# Task details:
Please copy each line of the data that includes the string "white".
[Data records Boundary: Start]
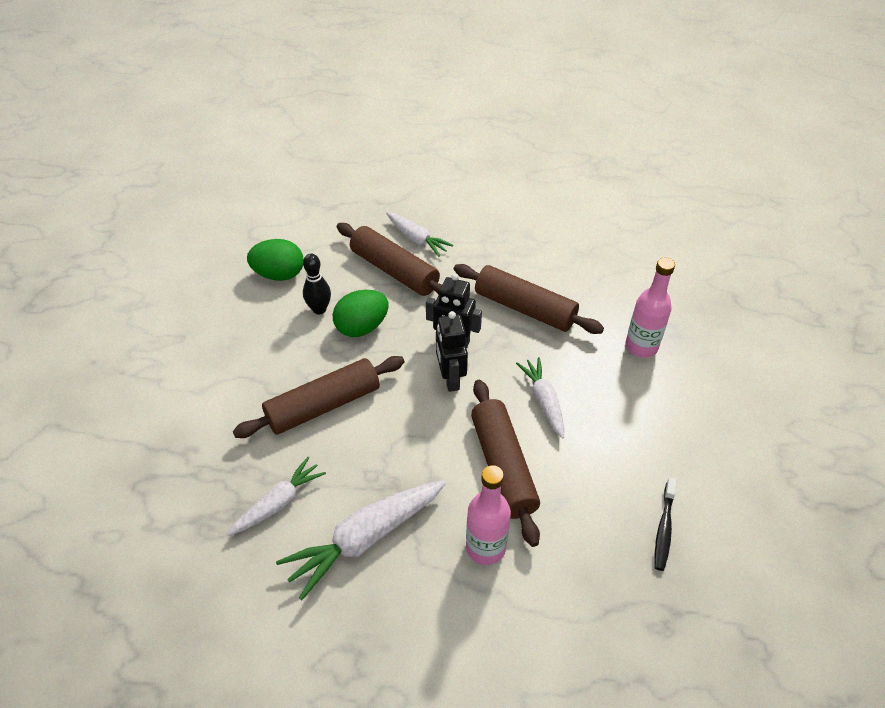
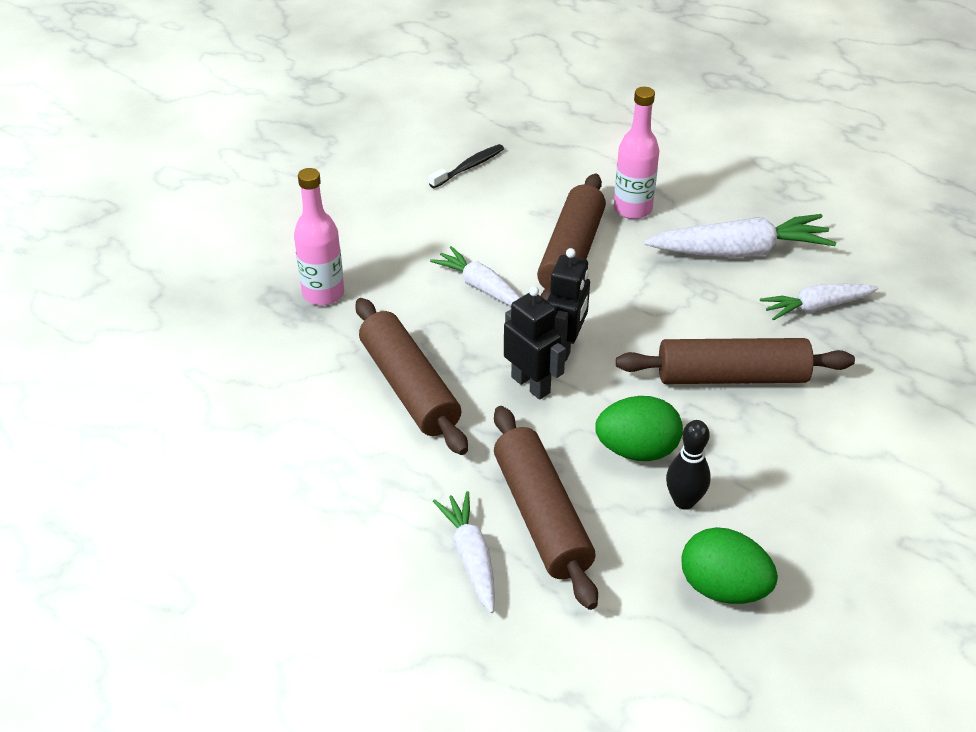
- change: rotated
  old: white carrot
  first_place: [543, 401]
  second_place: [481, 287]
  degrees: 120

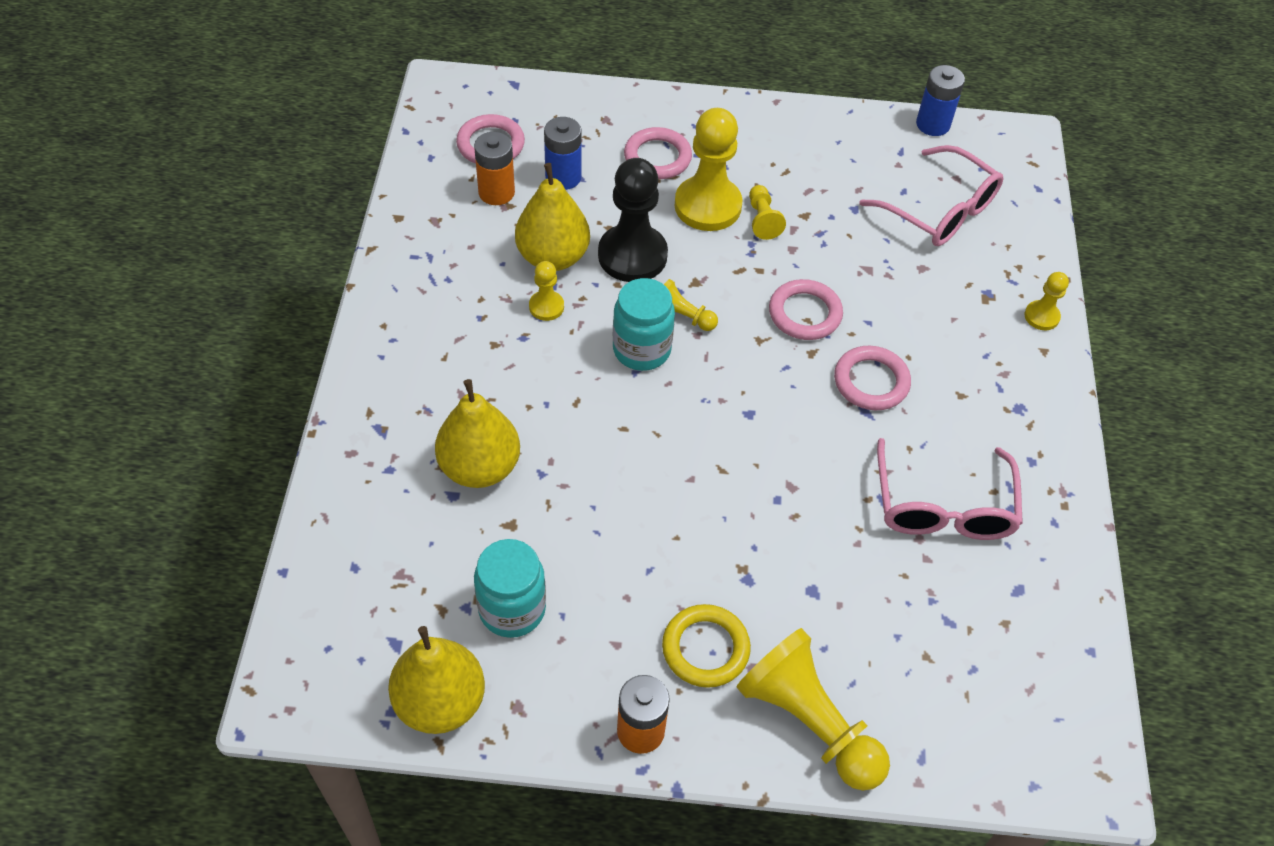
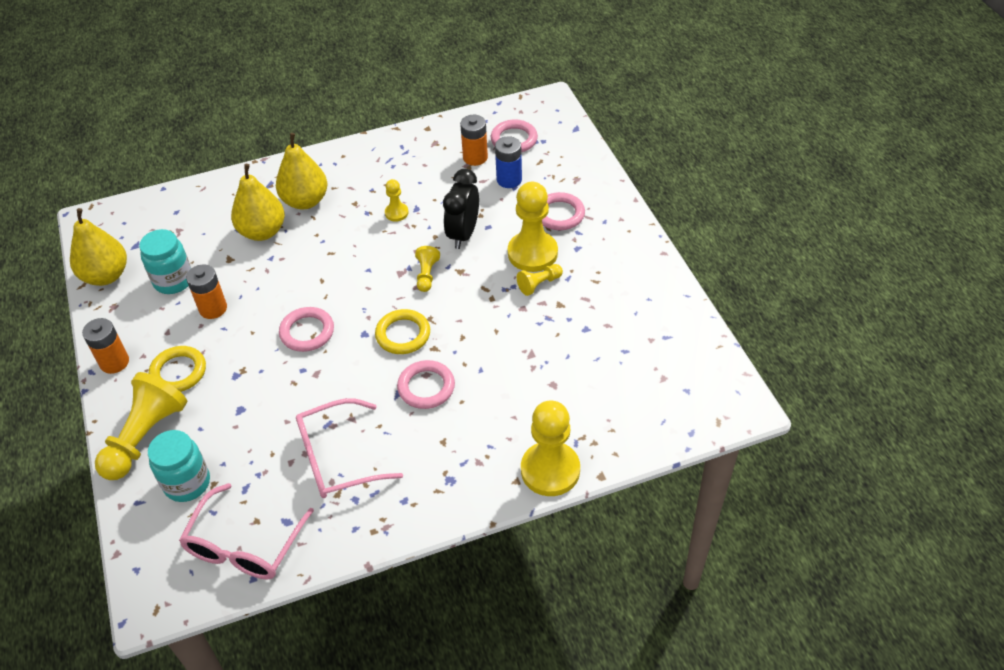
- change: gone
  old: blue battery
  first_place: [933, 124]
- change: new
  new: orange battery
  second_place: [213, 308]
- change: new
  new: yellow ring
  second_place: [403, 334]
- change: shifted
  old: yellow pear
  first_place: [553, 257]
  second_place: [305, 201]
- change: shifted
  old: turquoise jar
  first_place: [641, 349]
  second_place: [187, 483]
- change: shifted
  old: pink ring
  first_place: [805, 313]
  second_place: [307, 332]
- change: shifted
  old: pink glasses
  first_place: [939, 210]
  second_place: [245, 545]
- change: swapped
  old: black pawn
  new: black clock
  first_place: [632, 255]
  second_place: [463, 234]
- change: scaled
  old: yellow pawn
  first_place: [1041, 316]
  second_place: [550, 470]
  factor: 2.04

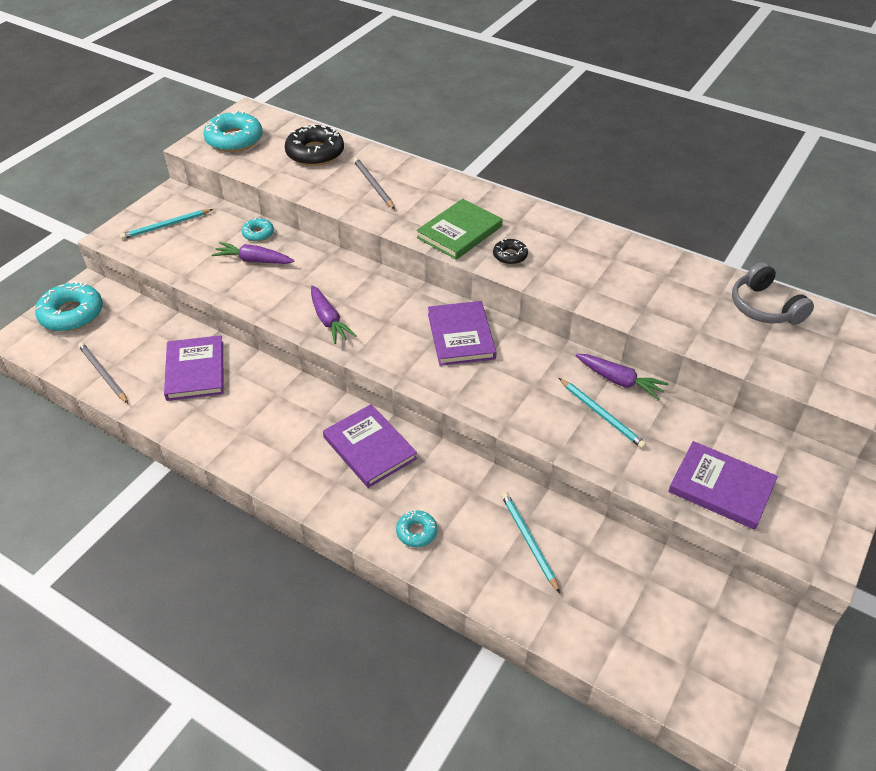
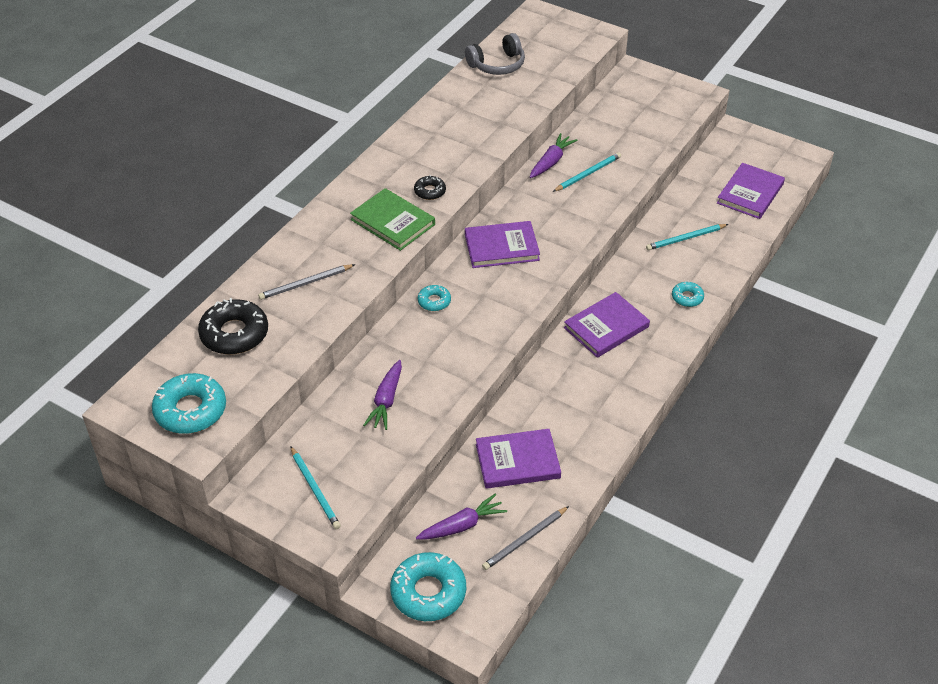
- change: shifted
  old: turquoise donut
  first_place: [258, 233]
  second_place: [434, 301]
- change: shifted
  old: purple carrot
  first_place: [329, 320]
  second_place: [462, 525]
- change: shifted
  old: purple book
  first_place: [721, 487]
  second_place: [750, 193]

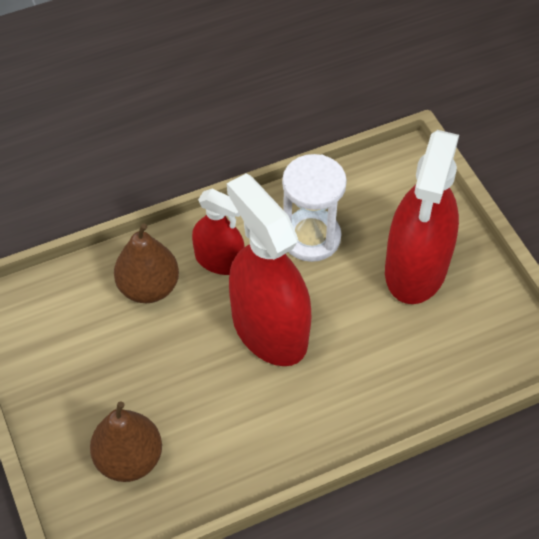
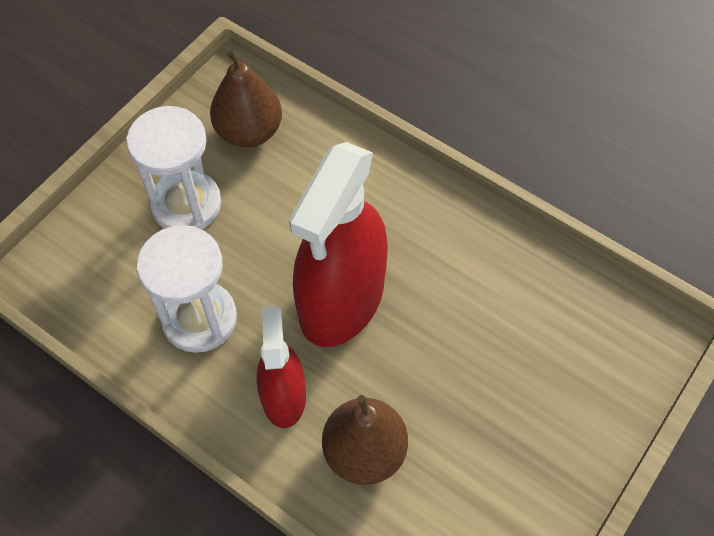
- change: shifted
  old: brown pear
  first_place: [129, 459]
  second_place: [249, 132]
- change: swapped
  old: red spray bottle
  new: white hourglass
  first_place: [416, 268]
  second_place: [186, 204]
[Data records Boundary: End]
# Answer to the problem:
  old: white carrot
  new: white hourglass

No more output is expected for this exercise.